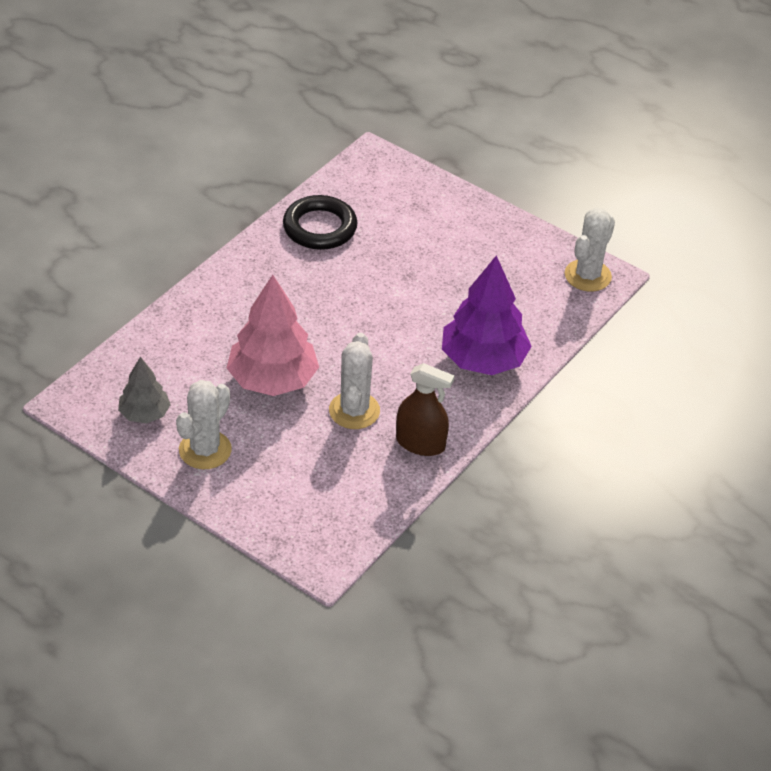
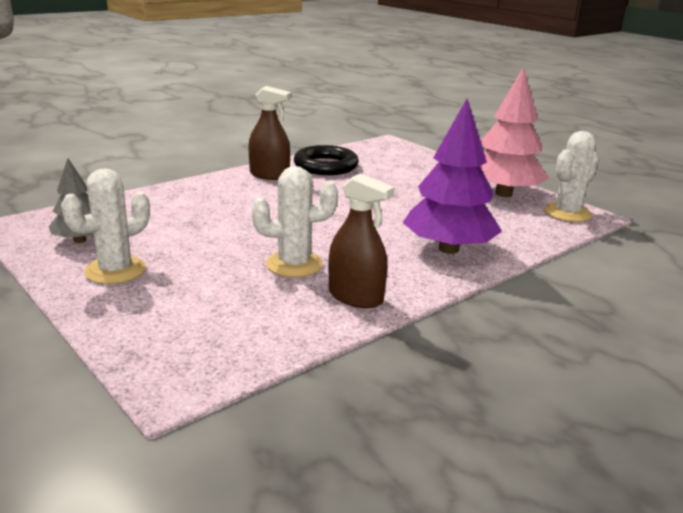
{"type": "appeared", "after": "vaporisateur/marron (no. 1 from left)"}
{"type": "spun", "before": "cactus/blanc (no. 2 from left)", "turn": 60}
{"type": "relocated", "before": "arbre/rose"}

+++

Task instructions -
Copy the material shown above in full and exactly. Skip the pictures.

Your response -
{"type": "appeared", "after": "vaporisateur/marron (no. 1 from left)"}
{"type": "spun", "before": "cactus/blanc (no. 2 from left)", "turn": 60}
{"type": "relocated", "before": "arbre/rose"}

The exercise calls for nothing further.